*Task statement*
Write every record out again exactly, and keep images out of it.

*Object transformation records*
========

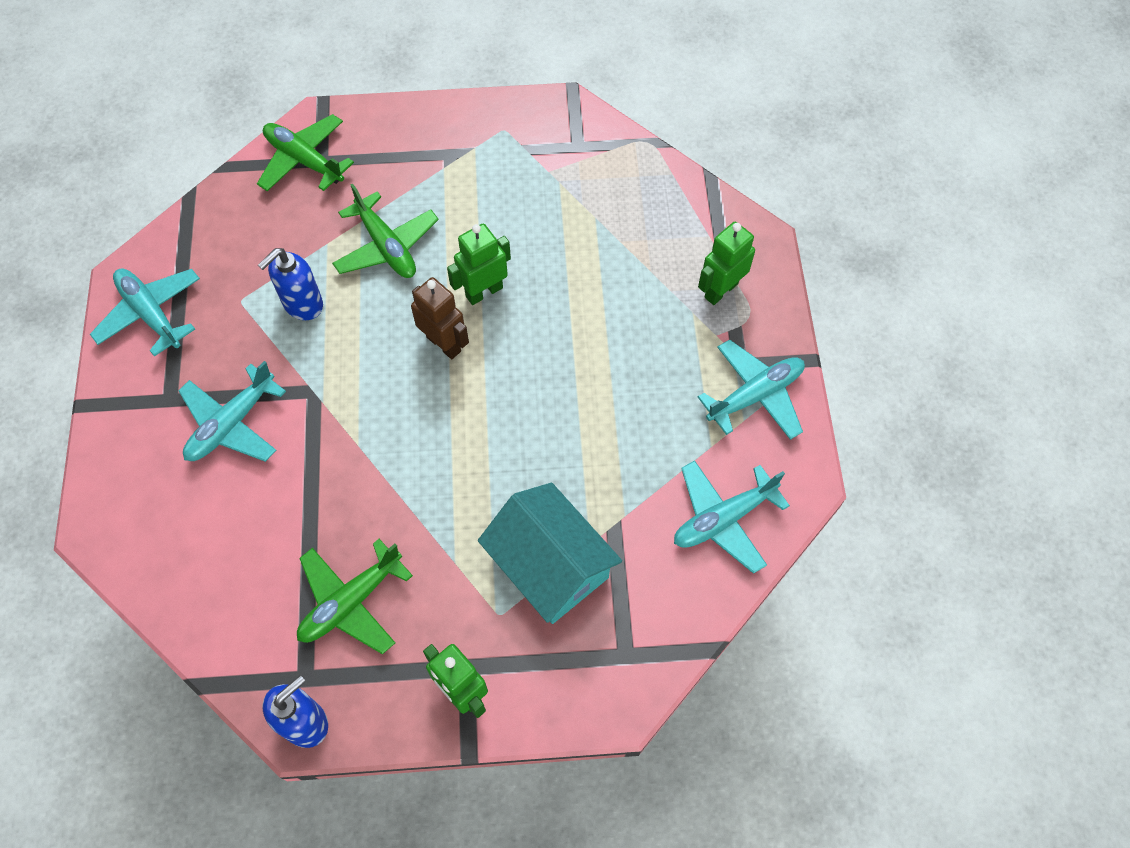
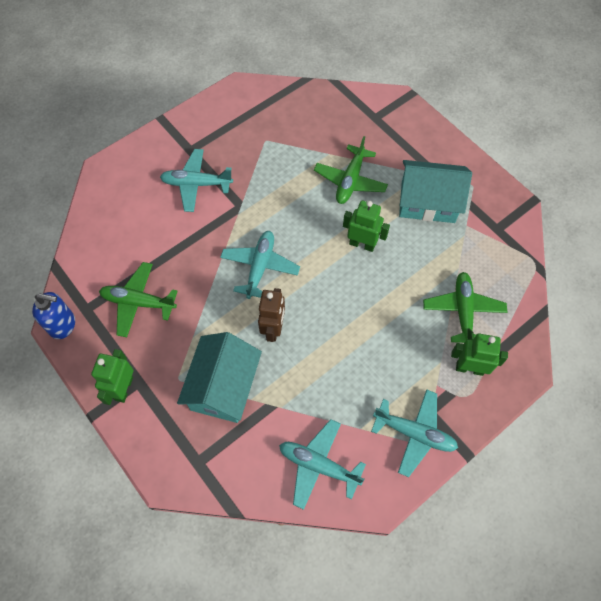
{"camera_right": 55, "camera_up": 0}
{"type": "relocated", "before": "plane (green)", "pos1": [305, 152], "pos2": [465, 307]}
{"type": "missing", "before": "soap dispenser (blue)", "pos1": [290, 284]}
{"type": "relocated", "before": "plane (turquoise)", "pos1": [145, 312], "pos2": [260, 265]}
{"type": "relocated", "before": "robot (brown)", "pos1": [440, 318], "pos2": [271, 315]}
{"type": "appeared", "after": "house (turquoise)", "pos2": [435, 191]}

========

*Response*
{"camera_right": 55, "camera_up": 0}
{"type": "relocated", "before": "plane (green)", "pos1": [305, 152], "pos2": [465, 307]}
{"type": "missing", "before": "soap dispenser (blue)", "pos1": [290, 284]}
{"type": "relocated", "before": "plane (turquoise)", "pos1": [145, 312], "pos2": [260, 265]}
{"type": "relocated", "before": "robot (brown)", "pos1": [440, 318], "pos2": [271, 315]}
{"type": "appeared", "after": "house (turquoise)", "pos2": [435, 191]}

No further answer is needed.